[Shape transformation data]
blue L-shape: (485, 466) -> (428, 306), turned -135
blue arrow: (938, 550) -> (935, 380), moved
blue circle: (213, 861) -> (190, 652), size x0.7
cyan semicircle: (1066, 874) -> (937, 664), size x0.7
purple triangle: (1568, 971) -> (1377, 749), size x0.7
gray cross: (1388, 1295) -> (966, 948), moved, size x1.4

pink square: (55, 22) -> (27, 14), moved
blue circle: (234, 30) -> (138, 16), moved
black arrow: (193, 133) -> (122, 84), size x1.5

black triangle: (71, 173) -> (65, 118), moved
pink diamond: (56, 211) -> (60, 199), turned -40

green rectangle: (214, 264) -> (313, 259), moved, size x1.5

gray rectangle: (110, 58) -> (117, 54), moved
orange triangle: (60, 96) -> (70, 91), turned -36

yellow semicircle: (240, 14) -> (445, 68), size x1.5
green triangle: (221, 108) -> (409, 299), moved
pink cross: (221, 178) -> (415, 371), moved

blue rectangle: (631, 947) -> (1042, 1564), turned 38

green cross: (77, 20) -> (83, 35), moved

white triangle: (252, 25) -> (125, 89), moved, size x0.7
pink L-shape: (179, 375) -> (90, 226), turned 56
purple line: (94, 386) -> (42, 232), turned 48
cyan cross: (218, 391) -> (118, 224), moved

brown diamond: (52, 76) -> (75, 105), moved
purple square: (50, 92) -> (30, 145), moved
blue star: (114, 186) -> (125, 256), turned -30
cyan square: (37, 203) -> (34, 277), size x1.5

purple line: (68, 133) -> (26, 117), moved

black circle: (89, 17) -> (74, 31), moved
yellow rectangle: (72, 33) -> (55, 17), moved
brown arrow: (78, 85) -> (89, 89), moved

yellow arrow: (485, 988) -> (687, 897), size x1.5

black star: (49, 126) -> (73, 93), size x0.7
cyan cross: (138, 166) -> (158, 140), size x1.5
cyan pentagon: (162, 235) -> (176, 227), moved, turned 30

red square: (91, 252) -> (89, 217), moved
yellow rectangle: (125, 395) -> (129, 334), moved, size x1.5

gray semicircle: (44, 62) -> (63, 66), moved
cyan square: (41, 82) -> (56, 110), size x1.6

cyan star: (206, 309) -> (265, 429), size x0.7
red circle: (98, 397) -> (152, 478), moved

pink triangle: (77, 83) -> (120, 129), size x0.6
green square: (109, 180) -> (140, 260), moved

▸ Exercise details
Each of the lines above should be printed again precisely as it reads.

▸ Task answer
blue L-shape: (485, 466) -> (428, 306), turned -135
blue arrow: (938, 550) -> (935, 380), moved
blue circle: (213, 861) -> (190, 652), size x0.7
cyan semicircle: (1066, 874) -> (937, 664), size x0.7
purple triangle: (1568, 971) -> (1377, 749), size x0.7
gray cross: (1388, 1295) -> (966, 948), moved, size x1.4

pink square: (55, 22) -> (27, 14), moved
blue circle: (234, 30) -> (138, 16), moved
black arrow: (193, 133) -> (122, 84), size x1.5

black triangle: (71, 173) -> (65, 118), moved
pink diamond: (56, 211) -> (60, 199), turned -40

green rectangle: (214, 264) -> (313, 259), moved, size x1.5

gray rectangle: (110, 58) -> (117, 54), moved
orange triangle: (60, 96) -> (70, 91), turned -36

yellow semicircle: (240, 14) -> (445, 68), size x1.5
green triangle: (221, 108) -> (409, 299), moved
pink cross: (221, 178) -> (415, 371), moved

blue rectangle: (631, 947) -> (1042, 1564), turned 38

green cross: (77, 20) -> (83, 35), moved

white triangle: (252, 25) -> (125, 89), moved, size x0.7
pink L-shape: (179, 375) -> (90, 226), turned 56
purple line: (94, 386) -> (42, 232), turned 48
cyan cross: (218, 391) -> (118, 224), moved

brown diamond: (52, 76) -> (75, 105), moved
purple square: (50, 92) -> (30, 145), moved
blue star: (114, 186) -> (125, 256), turned -30
cyan square: (37, 203) -> (34, 277), size x1.5

purple line: (68, 133) -> (26, 117), moved

black circle: (89, 17) -> (74, 31), moved
yellow rectangle: (72, 33) -> (55, 17), moved
brown arrow: (78, 85) -> (89, 89), moved

yellow arrow: (485, 988) -> (687, 897), size x1.5

black star: (49, 126) -> (73, 93), size x0.7
cyan cross: (138, 166) -> (158, 140), size x1.5
cyan pentagon: (162, 235) -> (176, 227), moved, turned 30

red square: (91, 252) -> (89, 217), moved
yellow rectangle: (125, 395) -> (129, 334), moved, size x1.5

gray semicircle: (44, 62) -> (63, 66), moved
cyan square: (41, 82) -> (56, 110), size x1.6

cyan star: (206, 309) -> (265, 429), size x0.7
red circle: (98, 397) -> (152, 478), moved

pink triangle: (77, 83) -> (120, 129), size x0.6
green square: (109, 180) -> (140, 260), moved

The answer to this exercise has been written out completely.